What is needed is an exact copy of every entry below, with the pictures left out.

SOURCE DATA:
>>>
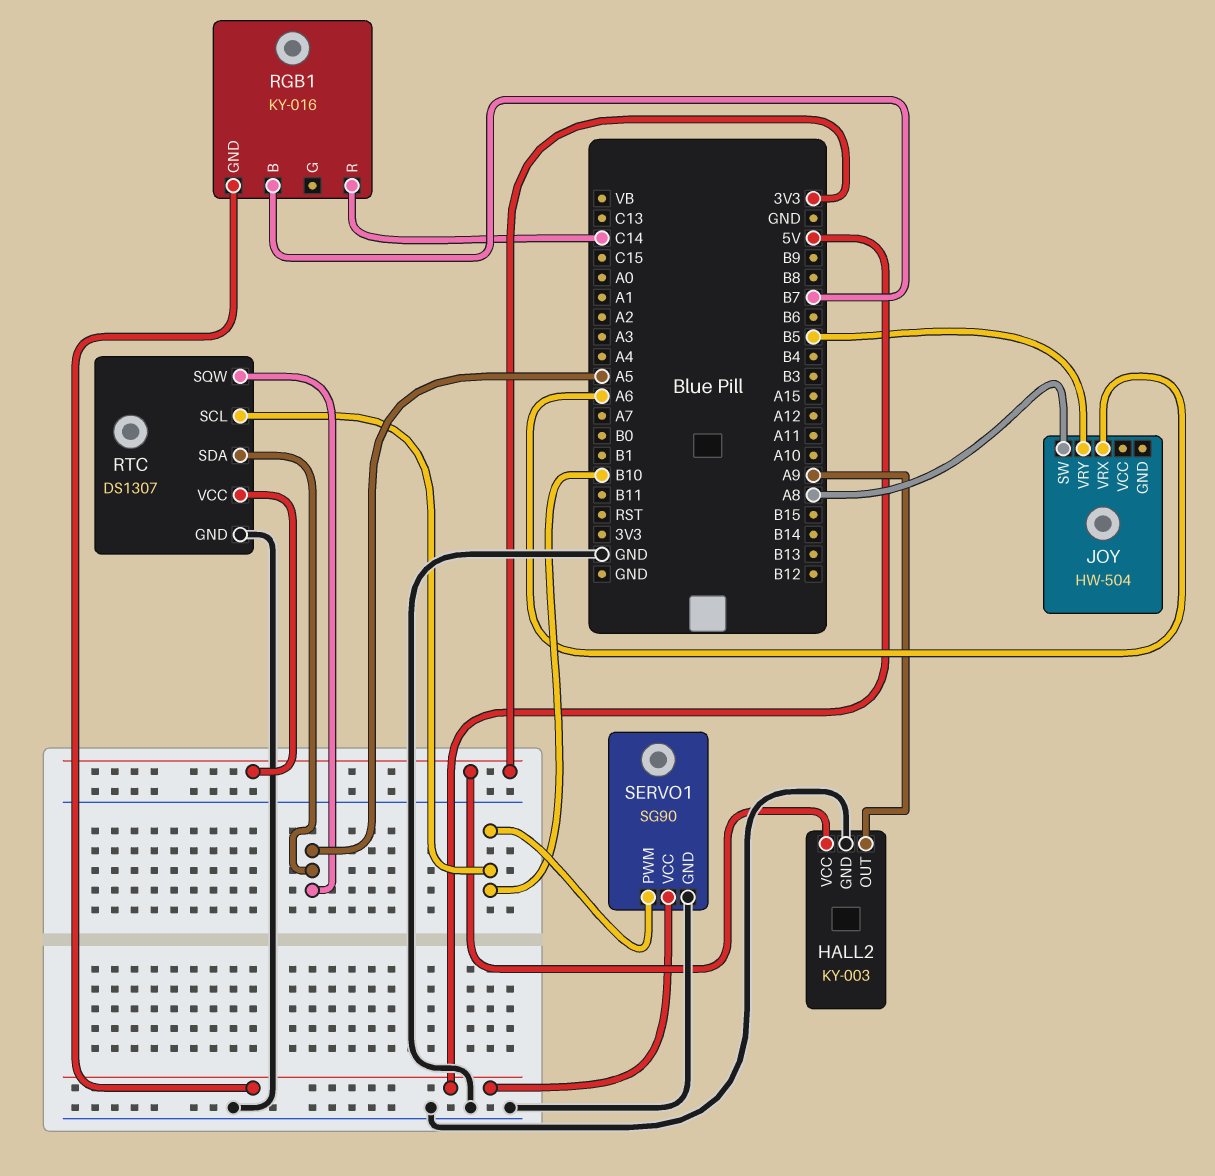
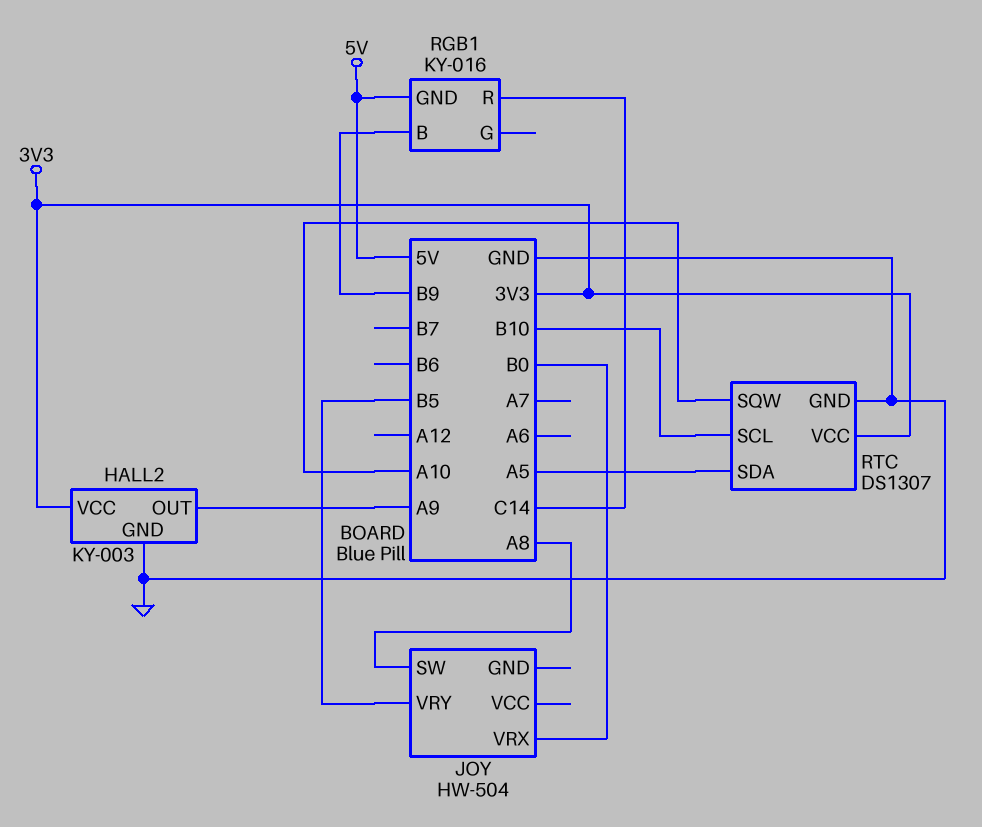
JOY pin VRX: A6 -> B0
RGB1 pin B: B7 -> B9
RTC pin SQW: A5 -> A10
SERVO1: SG90 -> none
SERVO1 pin GND: GND -> none
SERVO1 pin PWM: B10 -> none
SERVO1 pin VCC: 5V -> none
<<<
ANSWER SECTION:
JOY pin VRX: A6 -> B0
RGB1 pin B: B7 -> B9
RTC pin SQW: A5 -> A10
SERVO1: SG90 -> none
SERVO1 pin GND: GND -> none
SERVO1 pin PWM: B10 -> none
SERVO1 pin VCC: 5V -> none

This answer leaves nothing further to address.